"""
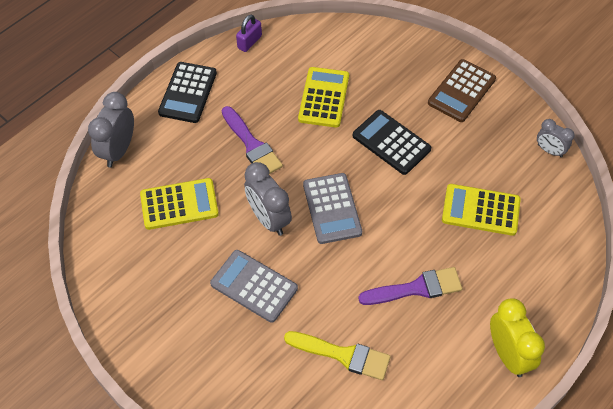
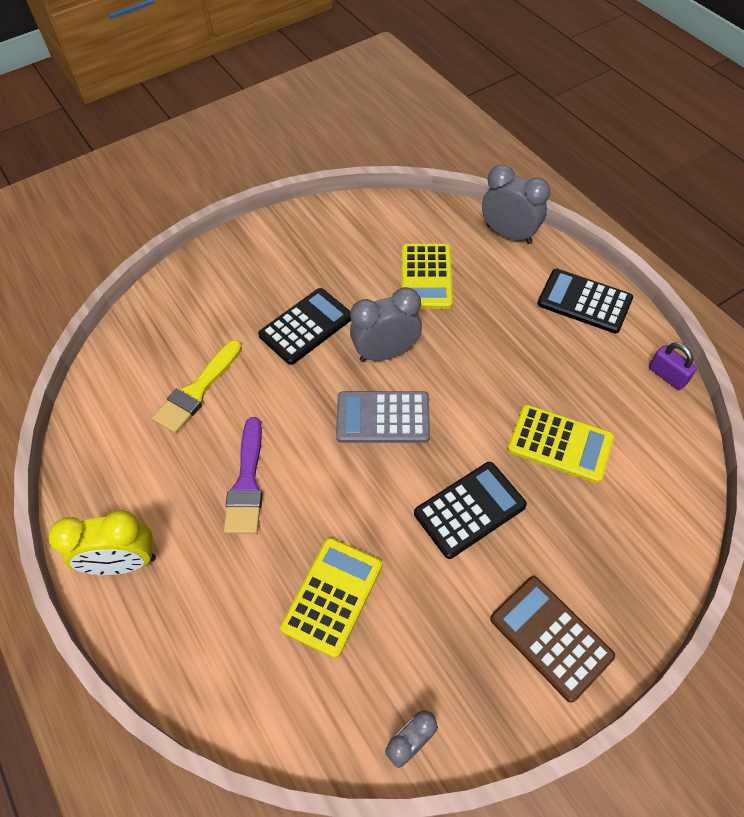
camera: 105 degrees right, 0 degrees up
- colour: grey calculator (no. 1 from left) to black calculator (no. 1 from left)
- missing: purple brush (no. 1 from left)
"""
About this exercise —
Pull every line containing the word "left" out of the listing.

Task answer —
- colour: grey calculator (no. 1 from left) to black calculator (no. 1 from left)
- missing: purple brush (no. 1 from left)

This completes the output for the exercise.